EXERCISE MATERIALS:
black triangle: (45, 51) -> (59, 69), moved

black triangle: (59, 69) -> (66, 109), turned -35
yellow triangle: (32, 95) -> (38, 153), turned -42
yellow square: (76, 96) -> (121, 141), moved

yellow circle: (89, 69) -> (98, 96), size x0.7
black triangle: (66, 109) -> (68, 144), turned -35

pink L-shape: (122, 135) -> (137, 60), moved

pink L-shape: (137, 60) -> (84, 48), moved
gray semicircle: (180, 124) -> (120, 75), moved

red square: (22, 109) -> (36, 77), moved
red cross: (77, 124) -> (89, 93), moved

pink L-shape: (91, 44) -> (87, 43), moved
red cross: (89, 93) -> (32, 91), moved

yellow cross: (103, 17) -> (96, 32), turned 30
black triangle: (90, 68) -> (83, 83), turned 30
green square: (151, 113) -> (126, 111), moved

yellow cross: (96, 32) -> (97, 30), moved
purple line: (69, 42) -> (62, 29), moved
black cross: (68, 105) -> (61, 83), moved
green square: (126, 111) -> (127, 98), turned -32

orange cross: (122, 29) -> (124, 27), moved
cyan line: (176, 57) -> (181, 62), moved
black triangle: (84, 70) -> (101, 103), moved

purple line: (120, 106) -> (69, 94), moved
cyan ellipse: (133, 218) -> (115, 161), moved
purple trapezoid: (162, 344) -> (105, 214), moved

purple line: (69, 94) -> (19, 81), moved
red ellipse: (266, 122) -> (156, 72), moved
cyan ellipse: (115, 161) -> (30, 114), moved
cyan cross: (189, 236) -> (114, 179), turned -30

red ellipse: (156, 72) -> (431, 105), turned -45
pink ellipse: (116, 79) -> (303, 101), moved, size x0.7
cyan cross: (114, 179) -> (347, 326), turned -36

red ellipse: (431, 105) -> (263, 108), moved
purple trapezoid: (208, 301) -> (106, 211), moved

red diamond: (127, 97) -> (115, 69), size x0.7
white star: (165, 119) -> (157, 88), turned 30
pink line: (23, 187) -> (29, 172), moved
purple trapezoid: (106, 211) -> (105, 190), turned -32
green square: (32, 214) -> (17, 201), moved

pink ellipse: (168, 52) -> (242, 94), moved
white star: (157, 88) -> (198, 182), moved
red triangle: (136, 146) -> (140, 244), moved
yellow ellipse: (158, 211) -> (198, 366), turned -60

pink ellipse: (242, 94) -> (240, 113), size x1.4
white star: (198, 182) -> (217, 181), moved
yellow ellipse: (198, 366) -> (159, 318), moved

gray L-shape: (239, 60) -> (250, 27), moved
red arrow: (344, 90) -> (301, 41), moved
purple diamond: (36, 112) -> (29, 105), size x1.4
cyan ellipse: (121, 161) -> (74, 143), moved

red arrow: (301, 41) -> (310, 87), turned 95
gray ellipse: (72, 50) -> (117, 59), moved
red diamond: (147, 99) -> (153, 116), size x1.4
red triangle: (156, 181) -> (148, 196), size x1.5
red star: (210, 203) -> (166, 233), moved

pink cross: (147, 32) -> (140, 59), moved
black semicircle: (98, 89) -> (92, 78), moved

JOB ITEM:
Set down the whole of the material again, exactly.

OUTPUT OF THE EXERCISE:
black triangle: (45, 51) -> (59, 69), moved

black triangle: (59, 69) -> (66, 109), turned -35
yellow triangle: (32, 95) -> (38, 153), turned -42
yellow square: (76, 96) -> (121, 141), moved

yellow circle: (89, 69) -> (98, 96), size x0.7
black triangle: (66, 109) -> (68, 144), turned -35

pink L-shape: (122, 135) -> (137, 60), moved

pink L-shape: (137, 60) -> (84, 48), moved
gray semicircle: (180, 124) -> (120, 75), moved

red square: (22, 109) -> (36, 77), moved
red cross: (77, 124) -> (89, 93), moved

pink L-shape: (91, 44) -> (87, 43), moved
red cross: (89, 93) -> (32, 91), moved

yellow cross: (103, 17) -> (96, 32), turned 30
black triangle: (90, 68) -> (83, 83), turned 30
green square: (151, 113) -> (126, 111), moved

yellow cross: (96, 32) -> (97, 30), moved
purple line: (69, 42) -> (62, 29), moved
black cross: (68, 105) -> (61, 83), moved
green square: (126, 111) -> (127, 98), turned -32

orange cross: (122, 29) -> (124, 27), moved
cyan line: (176, 57) -> (181, 62), moved
black triangle: (84, 70) -> (101, 103), moved

purple line: (120, 106) -> (69, 94), moved
cyan ellipse: (133, 218) -> (115, 161), moved
purple trapezoid: (162, 344) -> (105, 214), moved

purple line: (69, 94) -> (19, 81), moved
red ellipse: (266, 122) -> (156, 72), moved
cyan ellipse: (115, 161) -> (30, 114), moved
cyan cross: (189, 236) -> (114, 179), turned -30

red ellipse: (156, 72) -> (431, 105), turned -45
pink ellipse: (116, 79) -> (303, 101), moved, size x0.7
cyan cross: (114, 179) -> (347, 326), turned -36

red ellipse: (431, 105) -> (263, 108), moved
purple trapezoid: (208, 301) -> (106, 211), moved

red diamond: (127, 97) -> (115, 69), size x0.7
white star: (165, 119) -> (157, 88), turned 30
pink line: (23, 187) -> (29, 172), moved
purple trapezoid: (106, 211) -> (105, 190), turned -32
green square: (32, 214) -> (17, 201), moved

pink ellipse: (168, 52) -> (242, 94), moved
white star: (157, 88) -> (198, 182), moved
red triangle: (136, 146) -> (140, 244), moved
yellow ellipse: (158, 211) -> (198, 366), turned -60

pink ellipse: (242, 94) -> (240, 113), size x1.4
white star: (198, 182) -> (217, 181), moved
yellow ellipse: (198, 366) -> (159, 318), moved

gray L-shape: (239, 60) -> (250, 27), moved
red arrow: (344, 90) -> (301, 41), moved
purple diamond: (36, 112) -> (29, 105), size x1.4
cyan ellipse: (121, 161) -> (74, 143), moved

red arrow: (301, 41) -> (310, 87), turned 95
gray ellipse: (72, 50) -> (117, 59), moved
red diamond: (147, 99) -> (153, 116), size x1.4
red triangle: (156, 181) -> (148, 196), size x1.5
red star: (210, 203) -> (166, 233), moved

pink cross: (147, 32) -> (140, 59), moved
black semicircle: (98, 89) -> (92, 78), moved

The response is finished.